**What you have to do**
How do the records below read from their first line through the line containing "none -> white plate N8:O9 level 1"? Write those lines out exactly.

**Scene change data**
· · · ·
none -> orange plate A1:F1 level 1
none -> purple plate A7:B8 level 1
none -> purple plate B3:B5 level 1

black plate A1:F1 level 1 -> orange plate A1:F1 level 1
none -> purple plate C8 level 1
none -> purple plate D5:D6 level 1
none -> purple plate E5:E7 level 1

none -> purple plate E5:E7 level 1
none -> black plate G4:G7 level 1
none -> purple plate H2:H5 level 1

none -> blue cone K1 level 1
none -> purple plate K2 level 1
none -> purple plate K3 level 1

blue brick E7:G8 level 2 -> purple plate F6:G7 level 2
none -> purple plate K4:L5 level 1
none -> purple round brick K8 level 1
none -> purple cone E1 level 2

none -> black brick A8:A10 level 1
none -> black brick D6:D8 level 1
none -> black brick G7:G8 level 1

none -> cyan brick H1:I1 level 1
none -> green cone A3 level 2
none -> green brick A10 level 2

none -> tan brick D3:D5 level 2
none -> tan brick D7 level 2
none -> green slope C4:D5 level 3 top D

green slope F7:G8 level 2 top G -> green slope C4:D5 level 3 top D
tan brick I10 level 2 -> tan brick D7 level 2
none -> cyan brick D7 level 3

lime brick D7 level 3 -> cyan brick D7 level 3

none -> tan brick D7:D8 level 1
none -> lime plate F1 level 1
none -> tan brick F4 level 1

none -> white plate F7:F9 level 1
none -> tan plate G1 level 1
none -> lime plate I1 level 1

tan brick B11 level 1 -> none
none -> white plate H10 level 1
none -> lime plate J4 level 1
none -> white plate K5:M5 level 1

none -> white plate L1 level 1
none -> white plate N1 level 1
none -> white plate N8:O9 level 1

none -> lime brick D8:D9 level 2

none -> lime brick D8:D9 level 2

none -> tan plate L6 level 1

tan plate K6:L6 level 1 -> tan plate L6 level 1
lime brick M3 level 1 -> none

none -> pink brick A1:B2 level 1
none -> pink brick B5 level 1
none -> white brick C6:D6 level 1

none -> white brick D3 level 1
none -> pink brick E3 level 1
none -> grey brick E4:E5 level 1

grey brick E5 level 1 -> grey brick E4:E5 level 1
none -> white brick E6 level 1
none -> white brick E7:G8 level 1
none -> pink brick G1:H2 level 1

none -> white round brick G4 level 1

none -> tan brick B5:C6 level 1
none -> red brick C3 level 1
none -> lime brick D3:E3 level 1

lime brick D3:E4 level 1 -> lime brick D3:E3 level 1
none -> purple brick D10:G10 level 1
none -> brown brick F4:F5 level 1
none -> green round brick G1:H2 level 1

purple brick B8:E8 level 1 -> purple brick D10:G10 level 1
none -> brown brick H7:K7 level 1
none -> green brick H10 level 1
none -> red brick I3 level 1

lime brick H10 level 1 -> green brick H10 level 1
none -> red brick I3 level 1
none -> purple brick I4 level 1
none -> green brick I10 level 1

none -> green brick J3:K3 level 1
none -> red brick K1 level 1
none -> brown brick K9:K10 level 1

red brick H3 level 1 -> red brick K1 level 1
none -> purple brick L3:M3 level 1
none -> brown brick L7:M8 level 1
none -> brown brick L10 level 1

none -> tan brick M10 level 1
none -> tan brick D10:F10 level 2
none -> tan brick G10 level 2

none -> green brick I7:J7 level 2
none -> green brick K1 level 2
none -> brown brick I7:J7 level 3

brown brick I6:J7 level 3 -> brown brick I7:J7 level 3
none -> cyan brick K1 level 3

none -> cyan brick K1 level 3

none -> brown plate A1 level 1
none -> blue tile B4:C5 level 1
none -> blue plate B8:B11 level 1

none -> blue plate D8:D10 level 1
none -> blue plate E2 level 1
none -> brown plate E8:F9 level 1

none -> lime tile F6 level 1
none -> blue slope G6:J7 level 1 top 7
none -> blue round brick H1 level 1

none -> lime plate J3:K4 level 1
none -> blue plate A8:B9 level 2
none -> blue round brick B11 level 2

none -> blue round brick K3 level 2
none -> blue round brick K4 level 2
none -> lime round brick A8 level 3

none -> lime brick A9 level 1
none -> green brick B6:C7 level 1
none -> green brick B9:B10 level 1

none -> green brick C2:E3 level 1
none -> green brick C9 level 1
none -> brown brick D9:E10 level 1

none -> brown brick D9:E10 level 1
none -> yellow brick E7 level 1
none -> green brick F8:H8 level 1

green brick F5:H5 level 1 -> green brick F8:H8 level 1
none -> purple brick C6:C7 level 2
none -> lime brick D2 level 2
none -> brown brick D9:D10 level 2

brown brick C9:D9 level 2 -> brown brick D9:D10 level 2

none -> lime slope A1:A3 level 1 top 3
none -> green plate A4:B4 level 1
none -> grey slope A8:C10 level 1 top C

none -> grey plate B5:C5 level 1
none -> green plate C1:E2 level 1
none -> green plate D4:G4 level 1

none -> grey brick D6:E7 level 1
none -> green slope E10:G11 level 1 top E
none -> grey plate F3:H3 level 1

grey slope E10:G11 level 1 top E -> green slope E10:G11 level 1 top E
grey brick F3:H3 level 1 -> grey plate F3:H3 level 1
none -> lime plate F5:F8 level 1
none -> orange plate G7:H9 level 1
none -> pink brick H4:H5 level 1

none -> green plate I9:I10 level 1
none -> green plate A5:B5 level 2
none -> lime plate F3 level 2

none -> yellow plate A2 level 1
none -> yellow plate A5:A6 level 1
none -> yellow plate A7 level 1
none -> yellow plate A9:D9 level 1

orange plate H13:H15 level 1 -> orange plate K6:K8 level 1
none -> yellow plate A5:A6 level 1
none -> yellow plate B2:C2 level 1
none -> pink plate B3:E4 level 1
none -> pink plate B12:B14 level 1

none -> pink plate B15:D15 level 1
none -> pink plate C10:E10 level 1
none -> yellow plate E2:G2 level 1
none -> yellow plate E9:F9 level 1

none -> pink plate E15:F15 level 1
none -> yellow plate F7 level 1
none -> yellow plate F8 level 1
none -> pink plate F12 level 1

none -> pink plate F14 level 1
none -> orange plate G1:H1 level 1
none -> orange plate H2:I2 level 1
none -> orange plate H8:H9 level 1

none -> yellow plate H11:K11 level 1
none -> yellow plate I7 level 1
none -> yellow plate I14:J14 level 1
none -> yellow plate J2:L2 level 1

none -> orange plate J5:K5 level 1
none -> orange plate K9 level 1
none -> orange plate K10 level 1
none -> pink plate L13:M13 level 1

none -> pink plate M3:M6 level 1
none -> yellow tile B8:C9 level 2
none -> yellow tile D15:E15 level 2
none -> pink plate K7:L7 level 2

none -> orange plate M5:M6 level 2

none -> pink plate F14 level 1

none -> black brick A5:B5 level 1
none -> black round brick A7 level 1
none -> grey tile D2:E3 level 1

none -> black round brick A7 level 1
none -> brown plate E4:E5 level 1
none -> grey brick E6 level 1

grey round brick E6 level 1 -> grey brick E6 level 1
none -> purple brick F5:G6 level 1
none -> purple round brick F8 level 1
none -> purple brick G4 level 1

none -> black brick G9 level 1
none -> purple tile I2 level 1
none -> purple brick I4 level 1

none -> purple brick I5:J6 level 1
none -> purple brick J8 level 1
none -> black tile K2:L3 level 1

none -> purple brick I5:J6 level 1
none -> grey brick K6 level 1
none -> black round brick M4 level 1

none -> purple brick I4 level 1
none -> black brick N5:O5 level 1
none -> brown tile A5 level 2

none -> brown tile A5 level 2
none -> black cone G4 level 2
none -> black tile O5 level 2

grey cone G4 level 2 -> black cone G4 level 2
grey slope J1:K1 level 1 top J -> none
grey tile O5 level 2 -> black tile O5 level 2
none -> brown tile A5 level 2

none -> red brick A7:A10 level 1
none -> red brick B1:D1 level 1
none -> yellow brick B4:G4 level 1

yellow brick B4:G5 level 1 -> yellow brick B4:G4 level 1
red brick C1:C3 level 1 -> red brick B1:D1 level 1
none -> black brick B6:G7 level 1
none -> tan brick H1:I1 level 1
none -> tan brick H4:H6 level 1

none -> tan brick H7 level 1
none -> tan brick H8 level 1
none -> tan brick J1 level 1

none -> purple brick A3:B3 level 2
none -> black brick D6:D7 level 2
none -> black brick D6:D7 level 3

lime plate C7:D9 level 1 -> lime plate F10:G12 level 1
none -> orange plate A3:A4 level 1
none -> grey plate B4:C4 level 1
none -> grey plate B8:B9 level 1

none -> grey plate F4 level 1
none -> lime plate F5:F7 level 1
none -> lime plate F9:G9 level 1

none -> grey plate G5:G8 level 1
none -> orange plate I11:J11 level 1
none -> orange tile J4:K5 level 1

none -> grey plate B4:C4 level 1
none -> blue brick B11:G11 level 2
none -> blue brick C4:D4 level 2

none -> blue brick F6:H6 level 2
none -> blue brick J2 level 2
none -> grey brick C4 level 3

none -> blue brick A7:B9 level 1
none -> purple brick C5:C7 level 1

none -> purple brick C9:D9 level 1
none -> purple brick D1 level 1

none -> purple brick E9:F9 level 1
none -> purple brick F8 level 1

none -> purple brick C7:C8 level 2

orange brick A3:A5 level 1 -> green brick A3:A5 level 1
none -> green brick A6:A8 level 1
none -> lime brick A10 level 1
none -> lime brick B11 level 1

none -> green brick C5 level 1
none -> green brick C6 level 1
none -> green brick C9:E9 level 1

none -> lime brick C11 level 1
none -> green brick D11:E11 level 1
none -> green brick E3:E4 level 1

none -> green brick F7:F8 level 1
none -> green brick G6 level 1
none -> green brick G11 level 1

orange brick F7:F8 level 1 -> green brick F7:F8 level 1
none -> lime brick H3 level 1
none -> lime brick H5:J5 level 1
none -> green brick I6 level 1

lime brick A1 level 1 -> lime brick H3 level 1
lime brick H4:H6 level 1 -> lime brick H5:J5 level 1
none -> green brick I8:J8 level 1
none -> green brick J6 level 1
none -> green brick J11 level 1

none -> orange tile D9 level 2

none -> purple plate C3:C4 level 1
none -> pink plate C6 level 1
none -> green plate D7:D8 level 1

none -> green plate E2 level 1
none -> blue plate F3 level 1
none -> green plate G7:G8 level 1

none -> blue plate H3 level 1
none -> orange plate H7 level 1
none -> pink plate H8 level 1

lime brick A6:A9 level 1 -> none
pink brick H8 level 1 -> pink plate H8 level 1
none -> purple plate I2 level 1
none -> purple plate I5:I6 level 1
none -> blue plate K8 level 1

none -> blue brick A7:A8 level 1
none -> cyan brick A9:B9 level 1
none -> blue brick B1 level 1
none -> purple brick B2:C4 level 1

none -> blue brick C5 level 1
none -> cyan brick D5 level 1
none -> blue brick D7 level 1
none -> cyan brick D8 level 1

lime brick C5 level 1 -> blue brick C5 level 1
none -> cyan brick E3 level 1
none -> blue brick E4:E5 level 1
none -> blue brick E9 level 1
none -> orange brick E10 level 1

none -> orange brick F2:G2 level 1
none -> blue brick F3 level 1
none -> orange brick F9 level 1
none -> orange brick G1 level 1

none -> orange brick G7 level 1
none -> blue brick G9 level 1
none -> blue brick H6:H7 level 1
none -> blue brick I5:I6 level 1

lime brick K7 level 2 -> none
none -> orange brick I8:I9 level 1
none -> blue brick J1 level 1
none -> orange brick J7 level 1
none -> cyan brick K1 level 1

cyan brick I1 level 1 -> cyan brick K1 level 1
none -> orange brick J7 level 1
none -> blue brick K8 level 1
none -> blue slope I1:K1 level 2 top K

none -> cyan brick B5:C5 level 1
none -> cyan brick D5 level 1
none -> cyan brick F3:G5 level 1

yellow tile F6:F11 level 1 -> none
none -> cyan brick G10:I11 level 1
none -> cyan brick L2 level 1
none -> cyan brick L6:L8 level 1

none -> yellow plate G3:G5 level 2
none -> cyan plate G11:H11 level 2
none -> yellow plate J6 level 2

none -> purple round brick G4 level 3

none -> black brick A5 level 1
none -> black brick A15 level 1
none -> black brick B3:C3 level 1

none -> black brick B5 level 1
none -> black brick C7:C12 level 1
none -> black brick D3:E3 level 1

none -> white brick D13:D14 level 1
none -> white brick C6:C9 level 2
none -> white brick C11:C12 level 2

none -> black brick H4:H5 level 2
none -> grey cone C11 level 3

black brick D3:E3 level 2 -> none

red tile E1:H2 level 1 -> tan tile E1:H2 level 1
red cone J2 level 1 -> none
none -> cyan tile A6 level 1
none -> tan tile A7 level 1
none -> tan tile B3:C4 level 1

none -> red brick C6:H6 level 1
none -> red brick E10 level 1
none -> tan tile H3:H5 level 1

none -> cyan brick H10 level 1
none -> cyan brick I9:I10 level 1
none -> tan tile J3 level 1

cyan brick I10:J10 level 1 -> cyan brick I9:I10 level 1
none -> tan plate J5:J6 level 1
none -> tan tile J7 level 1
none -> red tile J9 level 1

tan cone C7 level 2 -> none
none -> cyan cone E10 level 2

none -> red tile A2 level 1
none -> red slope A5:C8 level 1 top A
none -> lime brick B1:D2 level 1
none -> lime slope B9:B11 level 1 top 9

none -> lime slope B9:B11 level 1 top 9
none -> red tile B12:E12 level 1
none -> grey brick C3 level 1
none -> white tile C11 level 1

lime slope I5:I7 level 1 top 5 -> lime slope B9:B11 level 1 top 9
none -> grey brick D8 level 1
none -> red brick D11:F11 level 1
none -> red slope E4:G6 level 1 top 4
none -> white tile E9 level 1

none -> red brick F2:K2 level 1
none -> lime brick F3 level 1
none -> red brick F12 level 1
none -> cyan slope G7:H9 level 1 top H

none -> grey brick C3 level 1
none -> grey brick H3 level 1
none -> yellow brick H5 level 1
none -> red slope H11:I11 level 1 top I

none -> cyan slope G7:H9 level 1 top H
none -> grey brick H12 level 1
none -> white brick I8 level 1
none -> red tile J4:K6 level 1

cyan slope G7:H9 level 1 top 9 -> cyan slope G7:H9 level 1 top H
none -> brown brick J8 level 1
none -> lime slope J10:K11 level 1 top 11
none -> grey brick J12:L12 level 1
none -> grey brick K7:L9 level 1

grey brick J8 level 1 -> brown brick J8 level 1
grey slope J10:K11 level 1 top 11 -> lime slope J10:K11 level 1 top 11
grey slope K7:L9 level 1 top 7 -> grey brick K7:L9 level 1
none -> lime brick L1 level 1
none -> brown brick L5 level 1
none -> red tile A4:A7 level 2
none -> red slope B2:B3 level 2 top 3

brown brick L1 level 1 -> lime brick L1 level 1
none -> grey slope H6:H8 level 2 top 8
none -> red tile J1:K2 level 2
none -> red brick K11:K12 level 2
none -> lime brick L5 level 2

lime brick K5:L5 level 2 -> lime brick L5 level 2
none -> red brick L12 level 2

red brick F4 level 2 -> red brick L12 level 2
· · · ·
**Finished task**
none -> orange plate A1:F1 level 1
none -> purple plate A7:B8 level 1
none -> purple plate B3:B5 level 1

black plate A1:F1 level 1 -> orange plate A1:F1 level 1
none -> purple plate C8 level 1
none -> purple plate D5:D6 level 1
none -> purple plate E5:E7 level 1

none -> purple plate E5:E7 level 1
none -> black plate G4:G7 level 1
none -> purple plate H2:H5 level 1

none -> blue cone K1 level 1
none -> purple plate K2 level 1
none -> purple plate K3 level 1

blue brick E7:G8 level 2 -> purple plate F6:G7 level 2
none -> purple plate K4:L5 level 1
none -> purple round brick K8 level 1
none -> purple cone E1 level 2

none -> black brick A8:A10 level 1
none -> black brick D6:D8 level 1
none -> black brick G7:G8 level 1

none -> cyan brick H1:I1 level 1
none -> green cone A3 level 2
none -> green brick A10 level 2

none -> tan brick D3:D5 level 2
none -> tan brick D7 level 2
none -> green slope C4:D5 level 3 top D

green slope F7:G8 level 2 top G -> green slope C4:D5 level 3 top D
tan brick I10 level 2 -> tan brick D7 level 2
none -> cyan brick D7 level 3

lime brick D7 level 3 -> cyan brick D7 level 3

none -> tan brick D7:D8 level 1
none -> lime plate F1 level 1
none -> tan brick F4 level 1

none -> white plate F7:F9 level 1
none -> tan plate G1 level 1
none -> lime plate I1 level 1

tan brick B11 level 1 -> none
none -> white plate H10 level 1
none -> lime plate J4 level 1
none -> white plate K5:M5 level 1

none -> white plate L1 level 1
none -> white plate N1 level 1
none -> white plate N8:O9 level 1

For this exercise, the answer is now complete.